Task prompt →
Rewrite the material from its first line through the line that contains "yellow arrow: moved 2 px left, 1 px up" as a Markdown table with the columns Row and Entry, numbering each line and leaving out blank lines.

** START OF Stored data **

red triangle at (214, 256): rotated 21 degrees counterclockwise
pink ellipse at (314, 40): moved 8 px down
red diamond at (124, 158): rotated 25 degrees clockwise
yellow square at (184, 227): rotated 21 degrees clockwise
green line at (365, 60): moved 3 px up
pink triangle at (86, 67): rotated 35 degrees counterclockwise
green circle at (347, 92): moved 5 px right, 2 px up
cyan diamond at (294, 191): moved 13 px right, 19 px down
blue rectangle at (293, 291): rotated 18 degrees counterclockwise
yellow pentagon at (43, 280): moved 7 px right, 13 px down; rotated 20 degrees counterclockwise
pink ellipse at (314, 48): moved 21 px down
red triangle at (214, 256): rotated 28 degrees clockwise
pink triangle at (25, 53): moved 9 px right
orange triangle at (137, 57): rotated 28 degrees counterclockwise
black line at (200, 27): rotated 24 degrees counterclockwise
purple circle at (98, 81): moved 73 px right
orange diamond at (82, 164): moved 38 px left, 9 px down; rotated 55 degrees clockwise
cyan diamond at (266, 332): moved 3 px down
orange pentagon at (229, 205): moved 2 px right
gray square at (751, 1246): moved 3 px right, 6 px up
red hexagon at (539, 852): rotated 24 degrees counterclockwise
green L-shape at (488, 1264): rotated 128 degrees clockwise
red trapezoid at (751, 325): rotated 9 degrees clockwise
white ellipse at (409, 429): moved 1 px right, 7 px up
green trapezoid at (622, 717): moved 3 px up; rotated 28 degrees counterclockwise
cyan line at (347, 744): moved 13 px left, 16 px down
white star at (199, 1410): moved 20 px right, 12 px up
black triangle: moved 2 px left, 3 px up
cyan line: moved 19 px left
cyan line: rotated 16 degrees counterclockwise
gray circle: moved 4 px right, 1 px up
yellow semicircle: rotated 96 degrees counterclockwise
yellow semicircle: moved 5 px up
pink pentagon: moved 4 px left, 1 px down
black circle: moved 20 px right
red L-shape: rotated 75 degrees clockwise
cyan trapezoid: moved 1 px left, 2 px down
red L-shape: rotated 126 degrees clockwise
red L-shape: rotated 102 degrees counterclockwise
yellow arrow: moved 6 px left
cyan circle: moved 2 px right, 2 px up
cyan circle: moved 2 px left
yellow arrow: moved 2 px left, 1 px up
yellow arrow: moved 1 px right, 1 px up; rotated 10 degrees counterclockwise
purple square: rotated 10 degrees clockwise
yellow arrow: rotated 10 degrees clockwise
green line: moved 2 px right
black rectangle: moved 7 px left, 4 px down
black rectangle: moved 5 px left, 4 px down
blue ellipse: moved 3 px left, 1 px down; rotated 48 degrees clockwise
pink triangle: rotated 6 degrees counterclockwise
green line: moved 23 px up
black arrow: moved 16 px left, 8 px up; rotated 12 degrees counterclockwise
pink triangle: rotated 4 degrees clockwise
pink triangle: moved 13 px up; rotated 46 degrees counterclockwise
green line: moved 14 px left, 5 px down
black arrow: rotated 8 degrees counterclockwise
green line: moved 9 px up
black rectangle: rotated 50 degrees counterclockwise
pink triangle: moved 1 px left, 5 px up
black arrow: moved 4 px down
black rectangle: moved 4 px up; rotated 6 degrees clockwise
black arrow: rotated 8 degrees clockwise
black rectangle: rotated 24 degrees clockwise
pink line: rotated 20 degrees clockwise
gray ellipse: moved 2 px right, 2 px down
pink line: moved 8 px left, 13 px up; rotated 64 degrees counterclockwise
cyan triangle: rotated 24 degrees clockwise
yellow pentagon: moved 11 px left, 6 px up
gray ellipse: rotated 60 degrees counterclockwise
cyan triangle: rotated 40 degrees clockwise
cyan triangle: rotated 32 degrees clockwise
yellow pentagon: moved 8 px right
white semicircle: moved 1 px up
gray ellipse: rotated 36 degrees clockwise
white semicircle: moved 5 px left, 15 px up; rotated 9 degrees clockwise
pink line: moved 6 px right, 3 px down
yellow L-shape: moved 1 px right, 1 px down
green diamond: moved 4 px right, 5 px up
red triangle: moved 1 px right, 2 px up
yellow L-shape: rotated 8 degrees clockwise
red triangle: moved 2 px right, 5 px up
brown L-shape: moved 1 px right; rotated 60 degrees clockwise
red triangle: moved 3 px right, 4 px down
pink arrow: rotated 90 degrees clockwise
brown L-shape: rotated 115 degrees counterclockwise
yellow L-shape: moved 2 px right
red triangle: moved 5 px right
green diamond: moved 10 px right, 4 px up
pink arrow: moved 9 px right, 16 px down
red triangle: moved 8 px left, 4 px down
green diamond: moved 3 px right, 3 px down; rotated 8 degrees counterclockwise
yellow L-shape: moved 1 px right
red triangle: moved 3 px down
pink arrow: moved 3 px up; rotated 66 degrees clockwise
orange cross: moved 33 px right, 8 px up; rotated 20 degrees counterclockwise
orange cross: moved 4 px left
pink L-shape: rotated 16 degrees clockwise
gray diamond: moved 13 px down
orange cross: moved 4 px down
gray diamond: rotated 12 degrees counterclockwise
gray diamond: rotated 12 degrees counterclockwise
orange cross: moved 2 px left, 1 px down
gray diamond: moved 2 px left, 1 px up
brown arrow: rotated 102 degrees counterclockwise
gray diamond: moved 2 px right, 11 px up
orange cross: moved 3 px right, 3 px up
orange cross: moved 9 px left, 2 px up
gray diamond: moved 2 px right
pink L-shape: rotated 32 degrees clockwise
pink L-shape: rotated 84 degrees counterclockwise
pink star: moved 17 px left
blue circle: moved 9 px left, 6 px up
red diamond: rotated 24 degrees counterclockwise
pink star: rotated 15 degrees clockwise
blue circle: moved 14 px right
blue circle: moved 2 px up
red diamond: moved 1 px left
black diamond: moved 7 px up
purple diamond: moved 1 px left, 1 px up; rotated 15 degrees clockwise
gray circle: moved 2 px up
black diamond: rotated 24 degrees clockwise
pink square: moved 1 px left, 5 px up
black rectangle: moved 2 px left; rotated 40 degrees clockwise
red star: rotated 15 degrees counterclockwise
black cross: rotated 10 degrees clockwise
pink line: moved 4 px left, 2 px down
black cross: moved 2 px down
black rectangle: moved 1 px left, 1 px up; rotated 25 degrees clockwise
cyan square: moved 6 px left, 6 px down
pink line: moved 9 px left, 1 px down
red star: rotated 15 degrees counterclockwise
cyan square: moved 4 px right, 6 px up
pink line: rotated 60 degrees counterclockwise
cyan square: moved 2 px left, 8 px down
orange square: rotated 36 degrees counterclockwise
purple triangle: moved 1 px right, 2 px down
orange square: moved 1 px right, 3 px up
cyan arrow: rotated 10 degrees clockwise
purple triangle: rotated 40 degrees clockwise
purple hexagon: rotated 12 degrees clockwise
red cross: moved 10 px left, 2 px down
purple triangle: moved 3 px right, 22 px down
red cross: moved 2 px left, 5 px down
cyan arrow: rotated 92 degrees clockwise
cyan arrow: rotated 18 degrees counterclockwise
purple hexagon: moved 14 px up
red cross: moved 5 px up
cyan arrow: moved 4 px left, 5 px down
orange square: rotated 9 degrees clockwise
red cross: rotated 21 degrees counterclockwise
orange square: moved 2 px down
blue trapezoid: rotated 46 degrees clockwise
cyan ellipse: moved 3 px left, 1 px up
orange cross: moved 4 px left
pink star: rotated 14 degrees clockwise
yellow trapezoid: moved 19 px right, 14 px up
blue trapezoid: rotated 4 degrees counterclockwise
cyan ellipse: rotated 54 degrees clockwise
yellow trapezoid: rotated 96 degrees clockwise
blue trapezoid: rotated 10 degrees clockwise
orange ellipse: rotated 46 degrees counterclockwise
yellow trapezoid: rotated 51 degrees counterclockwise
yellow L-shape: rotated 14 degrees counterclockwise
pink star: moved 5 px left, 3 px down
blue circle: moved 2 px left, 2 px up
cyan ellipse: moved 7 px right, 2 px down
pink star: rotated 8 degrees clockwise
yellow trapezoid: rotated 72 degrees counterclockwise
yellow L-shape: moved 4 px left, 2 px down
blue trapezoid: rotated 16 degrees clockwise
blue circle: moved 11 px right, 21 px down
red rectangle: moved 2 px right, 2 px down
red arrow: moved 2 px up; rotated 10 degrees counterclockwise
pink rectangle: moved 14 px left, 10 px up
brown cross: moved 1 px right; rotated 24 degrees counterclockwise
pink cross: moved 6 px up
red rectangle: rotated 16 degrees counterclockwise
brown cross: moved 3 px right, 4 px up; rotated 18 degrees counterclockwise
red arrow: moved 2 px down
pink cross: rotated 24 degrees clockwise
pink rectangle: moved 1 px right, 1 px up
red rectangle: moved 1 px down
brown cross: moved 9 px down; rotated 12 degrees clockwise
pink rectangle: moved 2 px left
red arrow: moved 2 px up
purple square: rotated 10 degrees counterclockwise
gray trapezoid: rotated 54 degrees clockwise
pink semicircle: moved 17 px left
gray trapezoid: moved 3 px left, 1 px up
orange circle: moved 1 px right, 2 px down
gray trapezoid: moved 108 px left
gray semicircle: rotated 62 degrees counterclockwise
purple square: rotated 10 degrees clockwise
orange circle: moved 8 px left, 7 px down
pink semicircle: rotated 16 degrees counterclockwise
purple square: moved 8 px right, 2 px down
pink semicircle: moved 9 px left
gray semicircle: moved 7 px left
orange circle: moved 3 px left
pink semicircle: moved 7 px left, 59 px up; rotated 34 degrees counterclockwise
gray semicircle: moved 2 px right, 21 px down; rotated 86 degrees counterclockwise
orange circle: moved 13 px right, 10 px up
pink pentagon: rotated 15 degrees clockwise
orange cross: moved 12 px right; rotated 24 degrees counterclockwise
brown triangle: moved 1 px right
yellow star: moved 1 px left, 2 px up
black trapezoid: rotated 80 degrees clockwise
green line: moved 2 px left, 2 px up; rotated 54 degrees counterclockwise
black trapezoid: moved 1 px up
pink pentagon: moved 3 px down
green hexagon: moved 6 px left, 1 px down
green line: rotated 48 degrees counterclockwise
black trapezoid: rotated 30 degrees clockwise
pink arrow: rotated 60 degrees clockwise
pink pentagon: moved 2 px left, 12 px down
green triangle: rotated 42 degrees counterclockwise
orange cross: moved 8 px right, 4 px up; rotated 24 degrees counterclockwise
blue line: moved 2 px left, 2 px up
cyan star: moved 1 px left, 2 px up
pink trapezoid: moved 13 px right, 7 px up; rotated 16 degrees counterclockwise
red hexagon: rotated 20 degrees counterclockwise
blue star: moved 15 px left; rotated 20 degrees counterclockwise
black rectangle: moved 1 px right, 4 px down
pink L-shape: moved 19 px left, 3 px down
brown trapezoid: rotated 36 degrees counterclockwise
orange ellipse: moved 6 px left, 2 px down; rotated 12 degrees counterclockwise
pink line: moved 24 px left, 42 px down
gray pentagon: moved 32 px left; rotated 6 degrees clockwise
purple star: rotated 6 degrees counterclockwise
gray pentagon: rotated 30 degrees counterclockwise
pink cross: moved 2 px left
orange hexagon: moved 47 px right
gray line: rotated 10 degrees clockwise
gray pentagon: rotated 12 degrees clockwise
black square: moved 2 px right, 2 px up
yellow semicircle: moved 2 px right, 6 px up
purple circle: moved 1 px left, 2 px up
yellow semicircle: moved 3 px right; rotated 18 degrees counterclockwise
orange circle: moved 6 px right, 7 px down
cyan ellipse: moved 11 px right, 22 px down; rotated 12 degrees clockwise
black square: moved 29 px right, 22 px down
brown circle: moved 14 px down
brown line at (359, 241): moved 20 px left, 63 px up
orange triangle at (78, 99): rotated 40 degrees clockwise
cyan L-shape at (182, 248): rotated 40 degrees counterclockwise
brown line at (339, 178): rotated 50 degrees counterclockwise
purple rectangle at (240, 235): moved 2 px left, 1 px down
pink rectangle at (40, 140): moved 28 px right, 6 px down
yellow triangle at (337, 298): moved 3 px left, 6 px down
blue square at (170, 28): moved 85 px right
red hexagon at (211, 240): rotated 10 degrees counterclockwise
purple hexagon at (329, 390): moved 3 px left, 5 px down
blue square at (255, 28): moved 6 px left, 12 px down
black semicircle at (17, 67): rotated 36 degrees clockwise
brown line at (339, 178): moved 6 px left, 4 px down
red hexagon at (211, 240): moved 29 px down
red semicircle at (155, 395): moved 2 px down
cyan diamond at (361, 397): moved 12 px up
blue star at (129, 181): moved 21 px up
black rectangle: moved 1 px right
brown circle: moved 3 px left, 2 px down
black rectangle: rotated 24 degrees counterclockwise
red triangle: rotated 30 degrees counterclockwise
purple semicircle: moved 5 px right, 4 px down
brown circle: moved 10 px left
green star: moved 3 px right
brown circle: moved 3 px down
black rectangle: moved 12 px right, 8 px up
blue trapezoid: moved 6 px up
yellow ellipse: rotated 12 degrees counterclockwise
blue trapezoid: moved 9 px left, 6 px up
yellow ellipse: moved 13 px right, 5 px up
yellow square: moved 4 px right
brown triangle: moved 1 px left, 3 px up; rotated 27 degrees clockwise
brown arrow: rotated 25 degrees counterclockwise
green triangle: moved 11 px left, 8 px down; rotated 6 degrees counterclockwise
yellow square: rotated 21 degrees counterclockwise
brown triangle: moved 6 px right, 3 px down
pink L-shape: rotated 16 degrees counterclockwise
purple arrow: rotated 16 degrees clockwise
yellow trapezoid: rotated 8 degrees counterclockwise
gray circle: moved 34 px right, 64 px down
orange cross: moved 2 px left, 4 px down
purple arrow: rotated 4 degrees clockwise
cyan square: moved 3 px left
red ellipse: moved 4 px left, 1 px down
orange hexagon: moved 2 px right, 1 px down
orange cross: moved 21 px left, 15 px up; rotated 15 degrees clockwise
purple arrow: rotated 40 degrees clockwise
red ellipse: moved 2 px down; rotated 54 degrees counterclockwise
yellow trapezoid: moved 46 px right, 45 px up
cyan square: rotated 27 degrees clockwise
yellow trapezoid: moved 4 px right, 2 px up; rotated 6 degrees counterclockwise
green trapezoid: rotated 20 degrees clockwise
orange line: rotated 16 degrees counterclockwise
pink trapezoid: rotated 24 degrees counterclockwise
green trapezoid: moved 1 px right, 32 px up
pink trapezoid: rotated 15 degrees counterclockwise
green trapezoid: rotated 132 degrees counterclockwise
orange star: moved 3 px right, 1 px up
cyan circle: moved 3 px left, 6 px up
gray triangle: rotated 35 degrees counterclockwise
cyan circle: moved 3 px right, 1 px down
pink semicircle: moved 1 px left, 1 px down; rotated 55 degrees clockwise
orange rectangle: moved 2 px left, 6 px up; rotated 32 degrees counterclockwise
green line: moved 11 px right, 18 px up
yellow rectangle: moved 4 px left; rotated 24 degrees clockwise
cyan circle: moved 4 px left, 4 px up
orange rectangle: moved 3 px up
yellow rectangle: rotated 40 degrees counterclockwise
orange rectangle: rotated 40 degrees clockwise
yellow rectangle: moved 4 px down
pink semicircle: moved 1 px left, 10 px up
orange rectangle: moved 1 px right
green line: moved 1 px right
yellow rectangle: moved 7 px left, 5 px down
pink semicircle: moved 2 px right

** END OF Stored data **

Final result →
| Row | Entry |
|---|---|
| 1 | red triangle at (214, 256): rotated 21 degrees counterclockwise |
| 2 | pink ellipse at (314, 40): moved 8 px down |
| 3 | red diamond at (124, 158): rotated 25 degrees clockwise |
| 4 | yellow square at (184, 227): rotated 21 degrees clockwise |
| 5 | green line at (365, 60): moved 3 px up |
| 6 | pink triangle at (86, 67): rotated 35 degrees counterclockwise |
| 7 | green circle at (347, 92): moved 5 px right, 2 px up |
| 8 | cyan diamond at (294, 191): moved 13 px right, 19 px down |
| 9 | blue rectangle at (293, 291): rotated 18 degrees counterclockwise |
| 10 | yellow pentagon at (43, 280): moved 7 px right, 13 px down; rotated 20 degrees counterclockwise |
| 11 | pink ellipse at (314, 48): moved 21 px down |
| 12 | red triangle at (214, 256): rotated 28 degrees clockwise |
| 13 | pink triangle at (25, 53): moved 9 px right |
| 14 | orange triangle at (137, 57): rotated 28 degrees counterclockwise |
| 15 | black line at (200, 27): rotated 24 degrees counterclockwise |
| 16 | purple circle at (98, 81): moved 73 px right |
| 17 | orange diamond at (82, 164): moved 38 px left, 9 px down; rotated 55 degrees clockwise |
| 18 | cyan diamond at (266, 332): moved 3 px down |
| 19 | orange pentagon at (229, 205): moved 2 px right |
| 20 | gray square at (751, 1246): moved 3 px right, 6 px up |
| 21 | red hexagon at (539, 852): rotated 24 degrees counterclockwise |
| 22 | green L-shape at (488, 1264): rotated 128 degrees clockwise |
| 23 | red trapezoid at (751, 325): rotated 9 degrees clockwise |
| 24 | white ellipse at (409, 429): moved 1 px right, 7 px up |
| 25 | green trapezoid at (622, 717): moved 3 px up; rotated 28 degrees counterclockwise |
| 26 | cyan line at (347, 744): moved 13 px left, 16 px down |
| 27 | white star at (199, 1410): moved 20 px right, 12 px up |
| 28 | black triangle: moved 2 px left, 3 px up |
| 29 | cyan line: moved 19 px left |
| 30 | cyan line: rotated 16 degrees counterclockwise |
| 31 | gray circle: moved 4 px right, 1 px up |
| 32 | yellow semicircle: rotated 96 degrees counterclockwise |
| 33 | yellow semicircle: moved 5 px up |
| 34 | pink pentagon: moved 4 px left, 1 px down |
| 35 | black circle: moved 20 px right |
| 36 | red L-shape: rotated 75 degrees clockwise |
| 37 | cyan trapezoid: moved 1 px left, 2 px down |
| 38 | red L-shape: rotated 126 degrees clockwise |
| 39 | red L-shape: rotated 102 degrees counterclockwise |
| 40 | yellow arrow: moved 6 px left |
| 41 | cyan circle: moved 2 px right, 2 px up |
| 42 | cyan circle: moved 2 px left |
| 43 | yellow arrow: moved 2 px left, 1 px up |